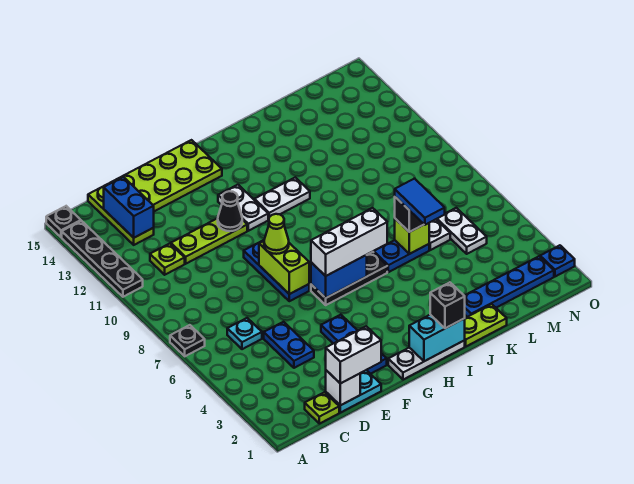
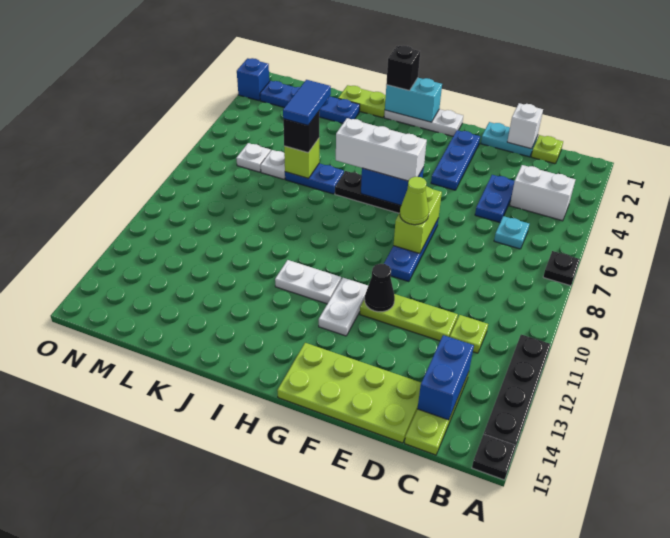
white brick D1:E1 level 3 -> white brick B4:C4 level 1
white plate M5:M6 level 1 -> white plate M6 level 1
blue plate O2 level 1 -> blue brick O2 level 1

### Action item
Print every line of the material exactly as written, but drop the pictures.

### Answer to the problem
white brick D1:E1 level 3 -> white brick B4:C4 level 1
white plate M5:M6 level 1 -> white plate M6 level 1
blue plate O2 level 1 -> blue brick O2 level 1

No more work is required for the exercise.